+++ Collected data

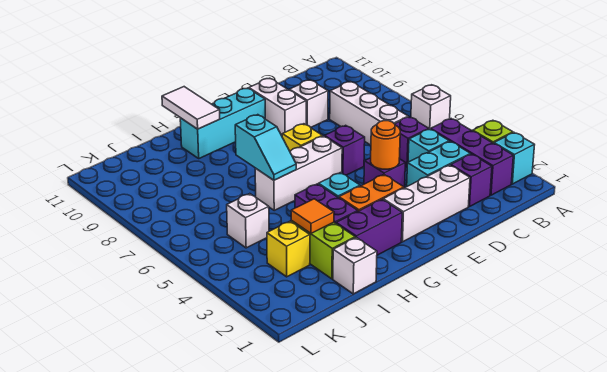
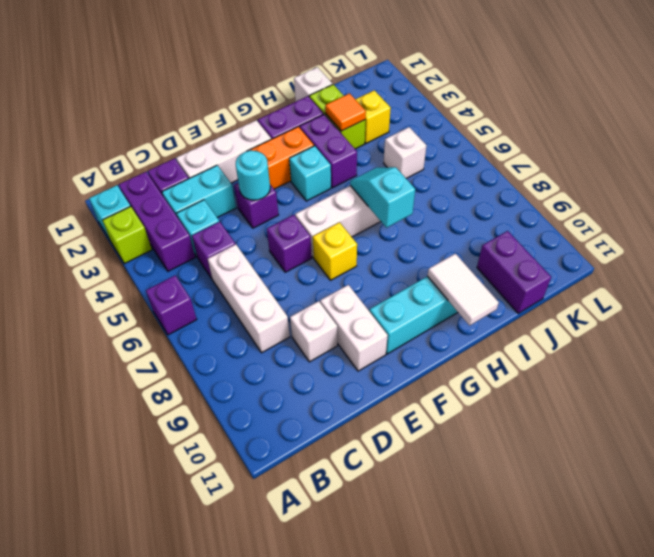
white brick A6 level 1 -> purple brick A6 level 1
orange round brick E4 level 2 -> cyan round brick E4 level 2
none -> purple brick J10:J11 level 1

++++++

* _Problem_
Skipping all images, output the listing exactly.

* _Solution for this task_
white brick A6 level 1 -> purple brick A6 level 1
orange round brick E4 level 2 -> cyan round brick E4 level 2
none -> purple brick J10:J11 level 1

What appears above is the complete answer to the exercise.